Records from a dataset
━━━━━━━━━━━━━━━━━━━━

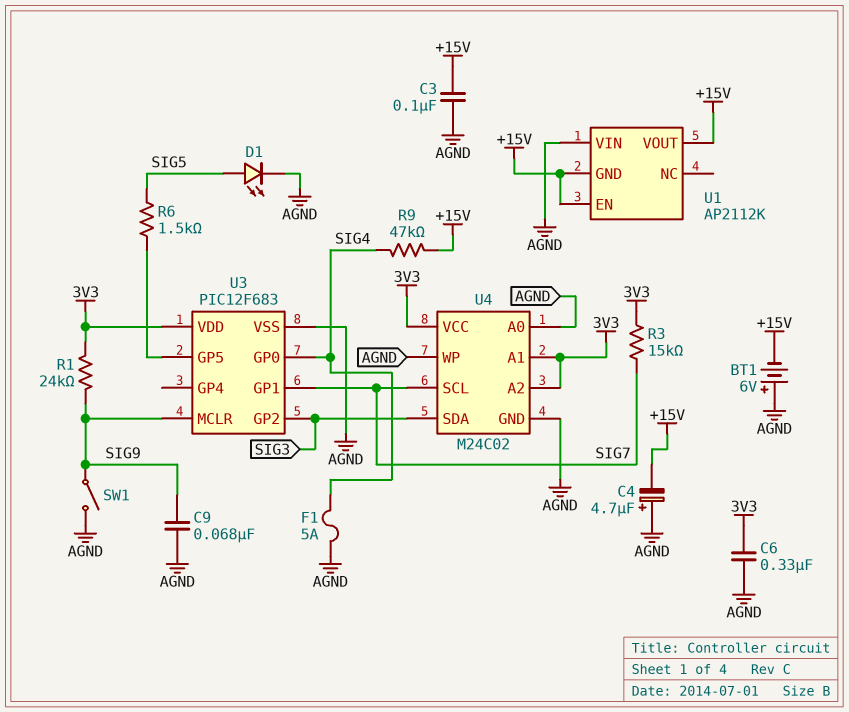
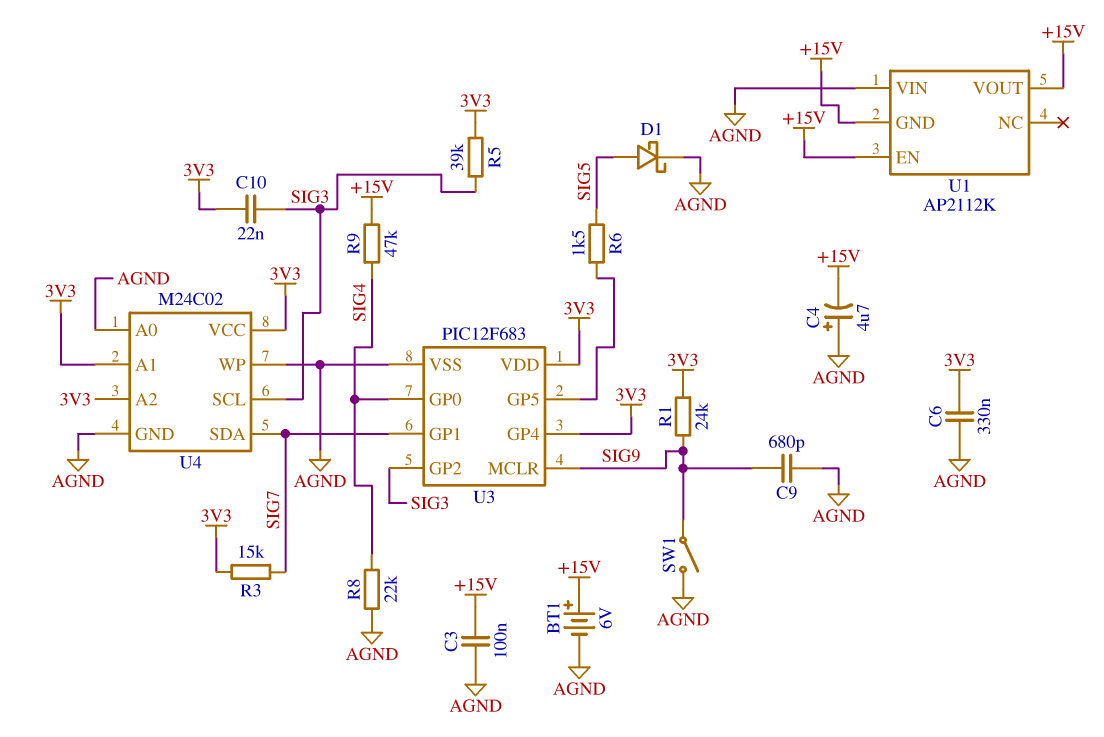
BT1: 6V (plus AGND, minus +15V) -> 6V (plus +15V, minus AGND)
C9: 68nF (AGND, SIG9) -> 680pF (AGND, SIG9)
C10: none -> 22nF (3V3, SIG3)
D1: LED (A SIG5, K AGND) -> schottky (A SIG5, K AGND)
F1: 5A (AGND, SIG4) -> none
R5: none -> 39k (3V3, SIG3)
R8: none -> 22k (AGND, SIG4)
U3 pin GP4: none -> 3V3
U4 pin SCL: SIG7 -> SIG3
U4 pin SDA: SIG3 -> SIG7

━━━━━━━━━━━━━━━━━━━━

No line before the one containing "C10: none -> 22nF (3V3, SIG3)" belongs in the answer; give again exactly that line and all lines after it through the end of the data.

C10: none -> 22nF (3V3, SIG3)
D1: LED (A SIG5, K AGND) -> schottky (A SIG5, K AGND)
F1: 5A (AGND, SIG4) -> none
R5: none -> 39k (3V3, SIG3)
R8: none -> 22k (AGND, SIG4)
U3 pin GP4: none -> 3V3
U4 pin SCL: SIG7 -> SIG3
U4 pin SDA: SIG3 -> SIG7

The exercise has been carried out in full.